§ Action item
Begin at the line containing "camera: 55 degrees left, 15 degrees up" in the data below and go on through the line containing "(616, 193) = (338, 170): orange", repeating each line exactly; include both ends and no other line.

§ Supplied records
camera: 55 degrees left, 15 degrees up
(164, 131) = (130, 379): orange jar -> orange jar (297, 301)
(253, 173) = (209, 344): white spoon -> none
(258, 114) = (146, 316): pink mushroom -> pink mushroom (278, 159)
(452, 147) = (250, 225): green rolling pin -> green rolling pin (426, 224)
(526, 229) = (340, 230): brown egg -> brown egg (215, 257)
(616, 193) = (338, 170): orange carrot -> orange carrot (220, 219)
---
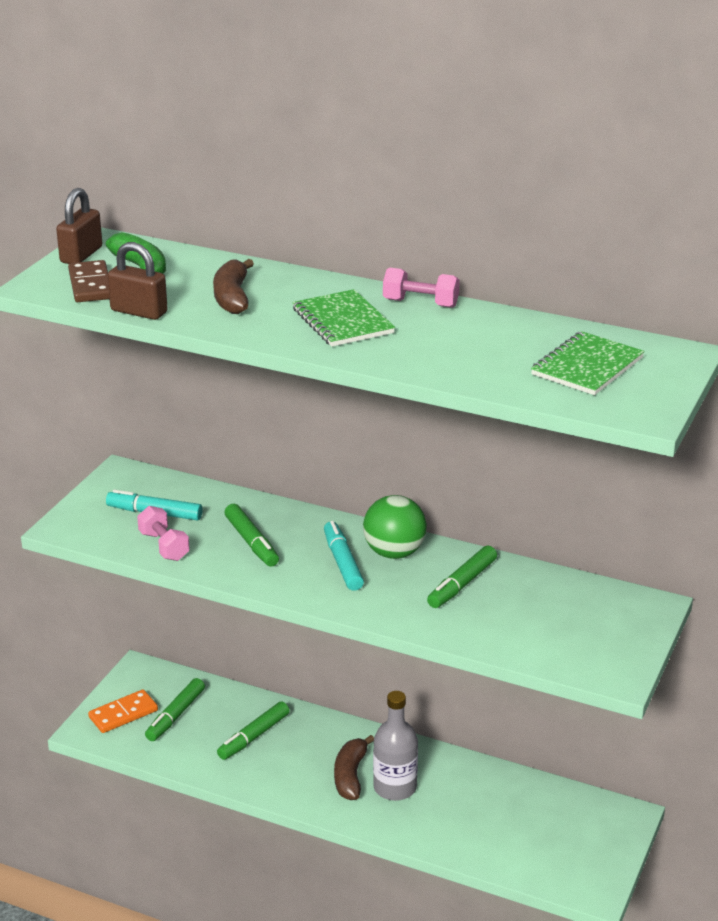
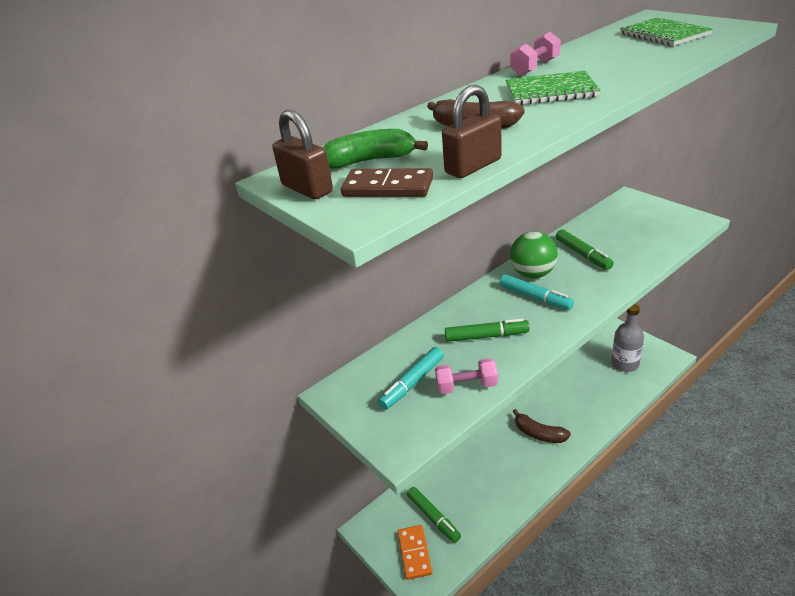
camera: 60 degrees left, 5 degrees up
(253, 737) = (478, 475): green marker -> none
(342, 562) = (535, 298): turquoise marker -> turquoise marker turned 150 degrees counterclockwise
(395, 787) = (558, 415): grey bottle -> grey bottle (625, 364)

§ Answer section
camera: 55 degrees left, 15 degrees up
(164, 131) = (130, 379): orange jar -> orange jar (297, 301)
(253, 173) = (209, 344): white spoon -> none
(258, 114) = (146, 316): pink mushroom -> pink mushroom (278, 159)
(452, 147) = (250, 225): green rolling pin -> green rolling pin (426, 224)
(526, 229) = (340, 230): brown egg -> brown egg (215, 257)
(616, 193) = (338, 170): orange carrot -> orange carrot (220, 219)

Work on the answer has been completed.